§ SUPPLIED RECORDS:
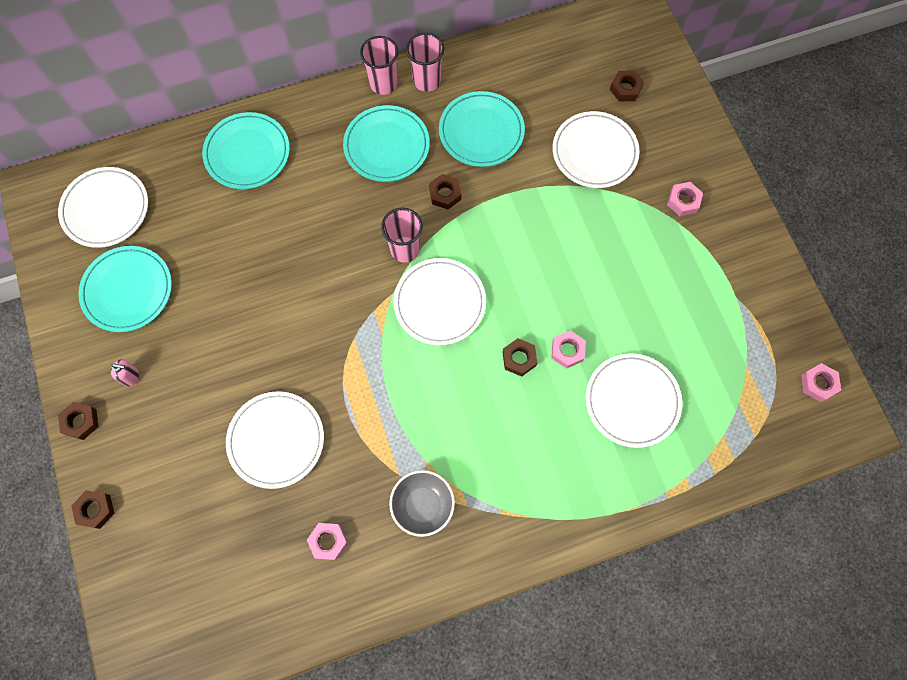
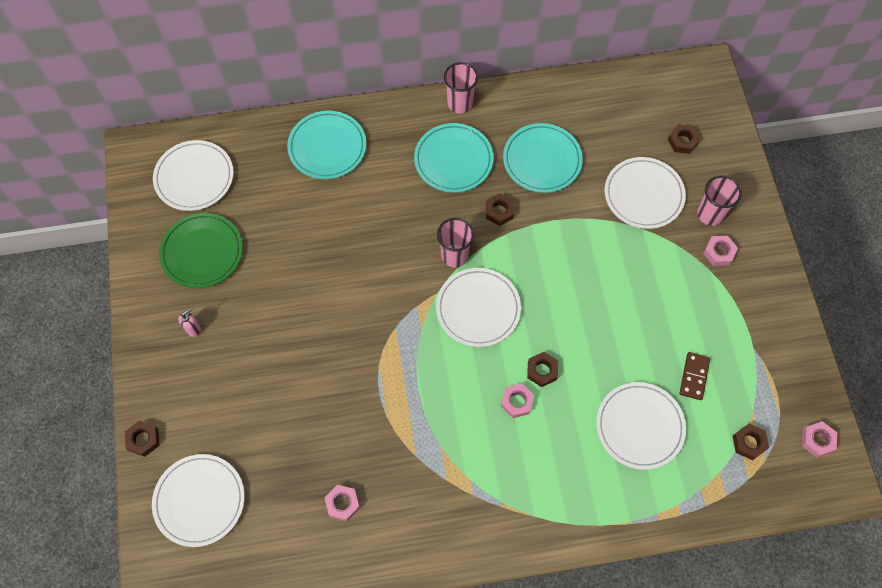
camera: 10 degrees right, 5 degrees down
(81, 422) = (143, 361): brown nut -> brown nut (749, 443)
(128, 290) = (202, 252): turquoise plate -> green plate
(131, 377) = (193, 329): pink soap dispenser -> pink soap dispenser turned 60 degrees counterclockwise
(276, 440) = (311, 406): white plate -> white plate (199, 501)
(423, 505) = (432, 486): grey bowl -> none
(426, 81) = (500, 106): pink cup -> pink cup (710, 214)
(567, 351) = (587, 371): pink nut -> pink nut (517, 402)
(679, 338) = (694, 376): none -> brown domino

§ WHAT IS EXPECTED:
Without the pictures, repeat the entries above line by line, from the first through the one that contains "(131, 377) = (193, 329): pink", both ends included.

§ THE COMPLETED TASK:
camera: 10 degrees right, 5 degrees down
(81, 422) = (143, 361): brown nut -> brown nut (749, 443)
(128, 290) = (202, 252): turquoise plate -> green plate
(131, 377) = (193, 329): pink soap dispenser -> pink soap dispenser turned 60 degrees counterclockwise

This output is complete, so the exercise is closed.